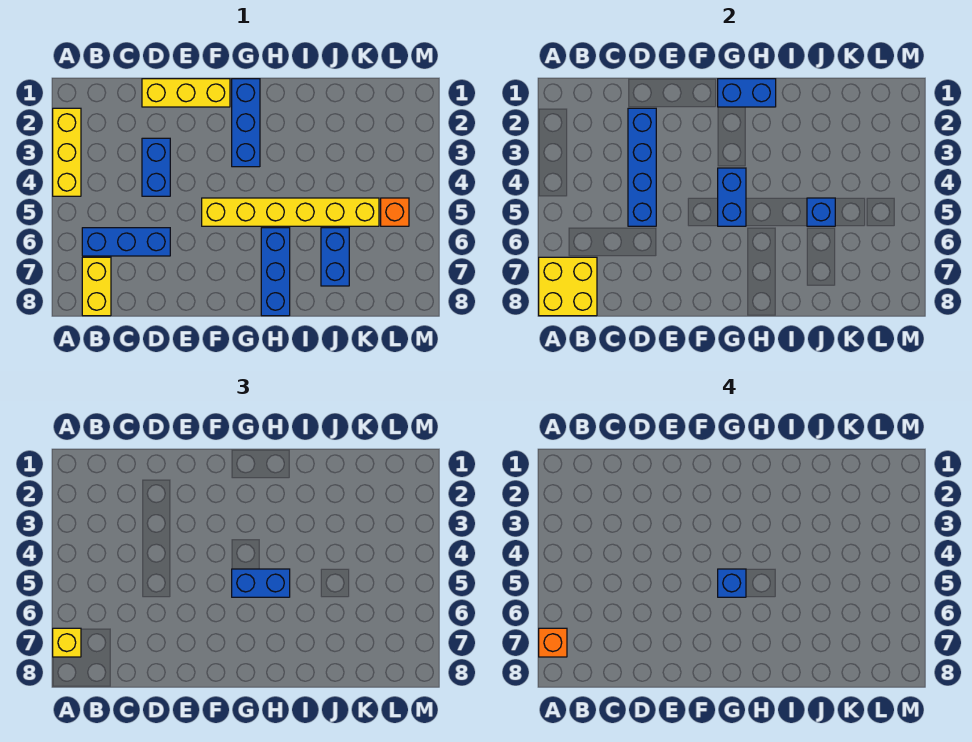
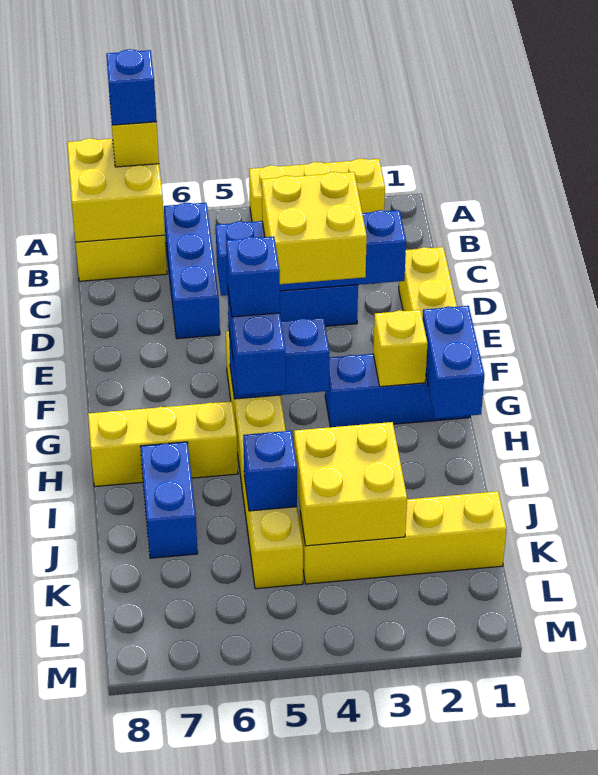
orange brick A7 level 4 -> blue brick A7 level 4
none -> yellow brick D3:E4 level 3
none -> yellow brick G2 level 2
blue brick H6:H8 level 1 -> yellow brick H6:H8 level 1
none -> yellow brick J3:K4 level 2
blue brick J6:J7 level 1 -> blue brick I7:J7 level 1
none -> yellow brick K1:K4 level 1
orange brick L5 level 1 -> none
#####
Work instructions
The entries are to be reproduced exactly, excluding any pictures they contain.

Output for this task
orange brick A7 level 4 -> blue brick A7 level 4
none -> yellow brick D3:E4 level 3
none -> yellow brick G2 level 2
blue brick H6:H8 level 1 -> yellow brick H6:H8 level 1
none -> yellow brick J3:K4 level 2
blue brick J6:J7 level 1 -> blue brick I7:J7 level 1
none -> yellow brick K1:K4 level 1
orange brick L5 level 1 -> none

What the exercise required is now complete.